Work instruction: Among the entries, find the lines with the string "yellow" and copy them.

━━ Input data

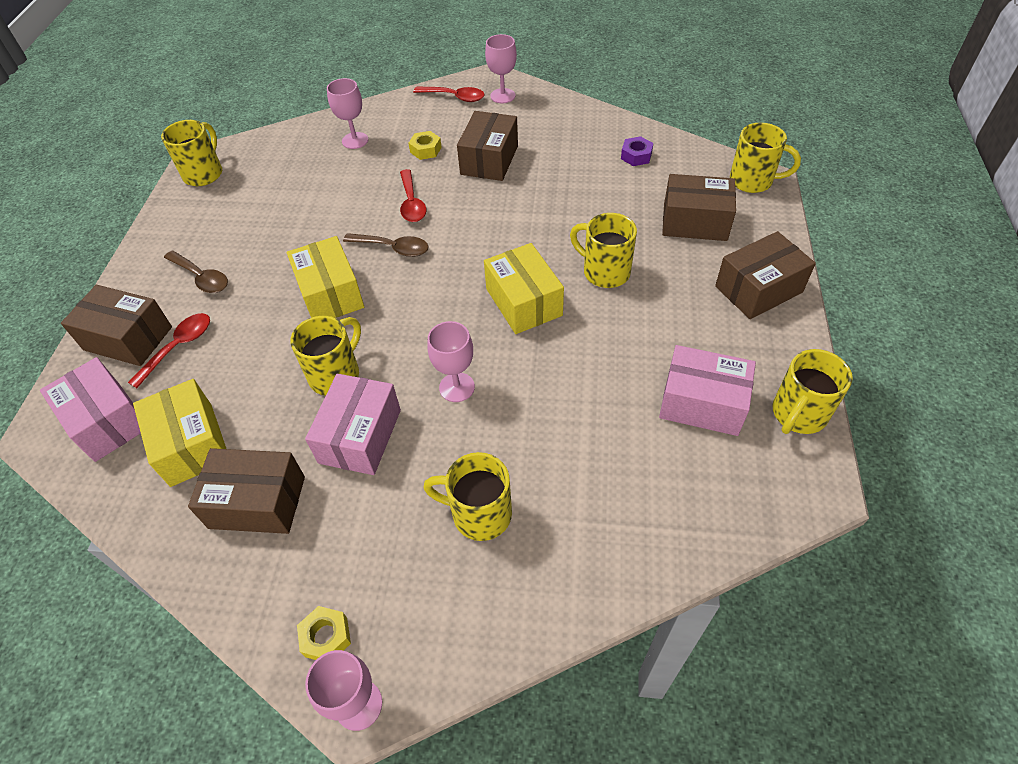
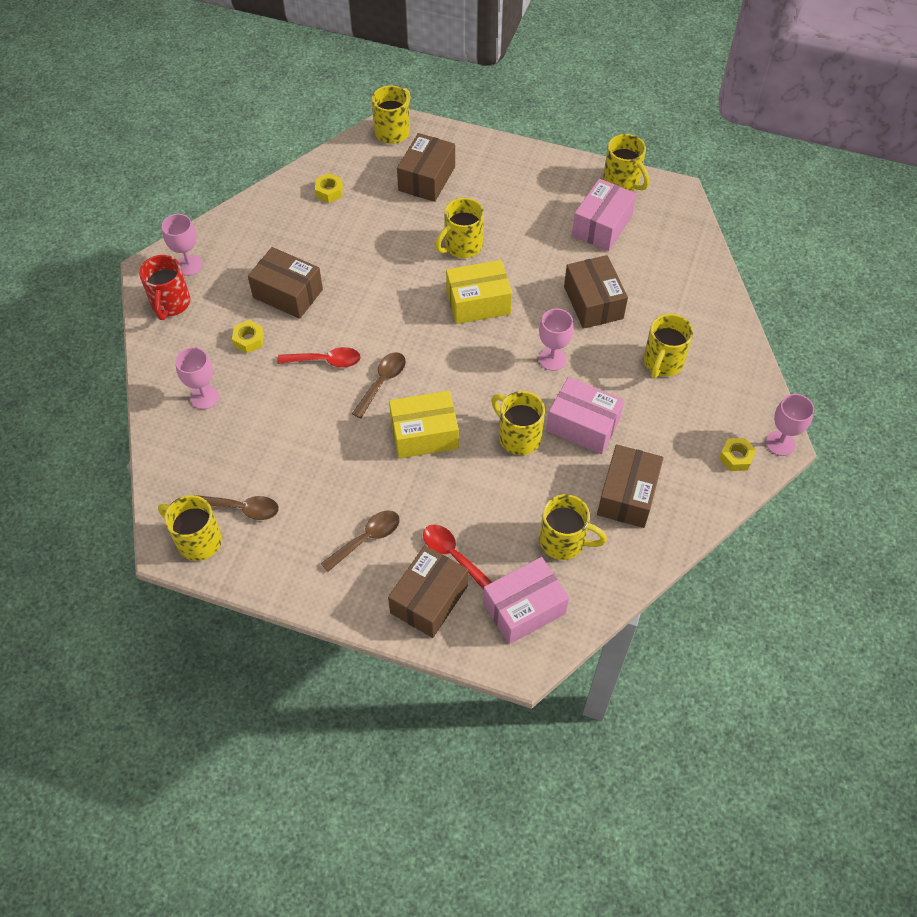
camera: 80 degrees left, 5 degrees up
yellow box [133,379,226,487] -> yellow mug [539,494,607,560]
red spoon [413,86,485,102] -> red mug [139,255,190,320]
purple nut [621,136,653,166] -> yellow nut [315,173,343,203]
brown box [715,231,816,319] -> brown box moved to [564,255,628,329]
none -> brown spoon [195,495,279,520]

━━━━

Completed exercise:
yellow box [133,379,226,487] -> yellow mug [539,494,607,560]
purple nut [621,136,653,166] -> yellow nut [315,173,343,203]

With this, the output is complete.